Spatial question lines:
-=-=-
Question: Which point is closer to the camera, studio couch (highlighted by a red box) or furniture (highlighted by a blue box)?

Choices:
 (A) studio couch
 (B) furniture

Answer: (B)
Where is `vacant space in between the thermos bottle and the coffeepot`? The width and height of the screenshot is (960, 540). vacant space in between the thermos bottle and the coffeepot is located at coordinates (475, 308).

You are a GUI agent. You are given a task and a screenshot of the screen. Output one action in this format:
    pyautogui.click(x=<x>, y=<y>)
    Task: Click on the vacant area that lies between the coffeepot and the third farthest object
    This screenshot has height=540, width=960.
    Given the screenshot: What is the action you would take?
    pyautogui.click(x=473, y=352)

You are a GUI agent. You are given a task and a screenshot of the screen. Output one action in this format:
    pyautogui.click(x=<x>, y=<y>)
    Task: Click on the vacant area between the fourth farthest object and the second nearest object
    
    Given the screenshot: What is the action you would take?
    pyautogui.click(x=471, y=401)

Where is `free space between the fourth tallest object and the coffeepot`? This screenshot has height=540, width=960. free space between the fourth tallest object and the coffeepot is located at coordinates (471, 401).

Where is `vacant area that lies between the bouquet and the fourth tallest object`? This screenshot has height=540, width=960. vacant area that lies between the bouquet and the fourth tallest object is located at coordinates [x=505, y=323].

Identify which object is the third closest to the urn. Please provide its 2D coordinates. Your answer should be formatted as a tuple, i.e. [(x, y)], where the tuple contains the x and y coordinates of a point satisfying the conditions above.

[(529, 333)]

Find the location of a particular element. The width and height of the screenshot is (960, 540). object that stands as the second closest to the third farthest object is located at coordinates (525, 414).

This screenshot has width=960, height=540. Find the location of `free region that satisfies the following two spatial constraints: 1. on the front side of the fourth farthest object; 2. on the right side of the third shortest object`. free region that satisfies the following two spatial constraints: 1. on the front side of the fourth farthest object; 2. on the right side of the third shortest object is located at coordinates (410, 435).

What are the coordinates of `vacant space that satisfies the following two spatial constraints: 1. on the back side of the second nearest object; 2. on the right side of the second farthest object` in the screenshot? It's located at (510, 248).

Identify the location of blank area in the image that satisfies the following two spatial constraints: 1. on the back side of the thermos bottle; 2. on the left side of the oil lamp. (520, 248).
-=-=-
Give the lines above as a numbered list, beginning at the line that has "coordinates [x=505, y=323]." and stopping after the line that has "Find the location of a". Leave out any blank lines.

1. Where is `vacant area that lies between the bouquet and the fourth tallest object`? This screenshot has height=540, width=960. vacant area that lies between the bouquet and the fourth tallest object is located at coordinates [x=505, y=323].
2. Identify which object is the third closest to the urn. Please provide its 2D coordinates. Your answer should be formatted as a tuple, i.e. [(x, y)], where the tuple contains the x and y coordinates of a point satisfying the conditions above.
3. [(529, 333)]
4. Find the location of a particular element. The width and height of the screenshot is (960, 540). object that stands as the second closest to the third farthest object is located at coordinates (525, 414).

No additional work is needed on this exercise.